◆ Supplied material:
━━━━

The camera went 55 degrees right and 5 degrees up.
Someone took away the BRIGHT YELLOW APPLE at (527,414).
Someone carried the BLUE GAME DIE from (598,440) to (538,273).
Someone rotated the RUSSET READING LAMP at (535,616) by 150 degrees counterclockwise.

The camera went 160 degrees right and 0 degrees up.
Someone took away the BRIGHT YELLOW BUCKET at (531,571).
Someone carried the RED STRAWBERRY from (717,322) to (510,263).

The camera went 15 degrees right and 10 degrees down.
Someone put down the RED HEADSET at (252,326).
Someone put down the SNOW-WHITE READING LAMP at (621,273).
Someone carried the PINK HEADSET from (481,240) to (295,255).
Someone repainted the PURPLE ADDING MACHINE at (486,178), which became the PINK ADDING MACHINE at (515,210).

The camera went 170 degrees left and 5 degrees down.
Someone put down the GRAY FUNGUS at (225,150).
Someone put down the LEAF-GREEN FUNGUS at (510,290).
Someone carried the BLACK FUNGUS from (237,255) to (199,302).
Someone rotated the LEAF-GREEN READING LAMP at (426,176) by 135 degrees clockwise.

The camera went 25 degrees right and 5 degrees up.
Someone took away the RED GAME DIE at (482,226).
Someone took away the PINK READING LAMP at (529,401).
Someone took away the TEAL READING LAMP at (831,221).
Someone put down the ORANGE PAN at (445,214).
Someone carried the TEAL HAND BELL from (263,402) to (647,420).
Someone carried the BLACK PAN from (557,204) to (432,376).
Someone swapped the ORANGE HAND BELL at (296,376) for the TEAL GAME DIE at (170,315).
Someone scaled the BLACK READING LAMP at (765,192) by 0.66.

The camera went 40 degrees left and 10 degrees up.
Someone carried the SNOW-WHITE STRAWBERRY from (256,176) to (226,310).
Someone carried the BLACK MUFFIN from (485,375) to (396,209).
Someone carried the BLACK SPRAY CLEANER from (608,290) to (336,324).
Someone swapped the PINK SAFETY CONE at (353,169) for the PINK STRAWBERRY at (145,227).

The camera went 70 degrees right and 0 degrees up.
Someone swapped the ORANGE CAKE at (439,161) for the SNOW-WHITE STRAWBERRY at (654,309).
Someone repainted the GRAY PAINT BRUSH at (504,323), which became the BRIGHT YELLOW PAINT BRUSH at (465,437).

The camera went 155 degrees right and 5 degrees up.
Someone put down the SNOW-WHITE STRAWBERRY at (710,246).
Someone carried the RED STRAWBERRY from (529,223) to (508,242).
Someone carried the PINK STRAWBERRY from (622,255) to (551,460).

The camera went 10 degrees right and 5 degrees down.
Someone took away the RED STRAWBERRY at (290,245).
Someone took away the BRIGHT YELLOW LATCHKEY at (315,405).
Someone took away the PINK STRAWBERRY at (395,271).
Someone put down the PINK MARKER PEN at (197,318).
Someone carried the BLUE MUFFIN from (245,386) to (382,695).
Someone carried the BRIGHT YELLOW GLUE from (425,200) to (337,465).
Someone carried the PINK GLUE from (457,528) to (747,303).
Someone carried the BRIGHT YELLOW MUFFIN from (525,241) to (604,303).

━━━━

Copy each line of the entries that includes the word "HAND".

Someone carried the TEAL HAND BELL from (263,402) to (647,420).
Someone swapped the ORANGE HAND BELL at (296,376) for the TEAL GAME DIE at (170,315).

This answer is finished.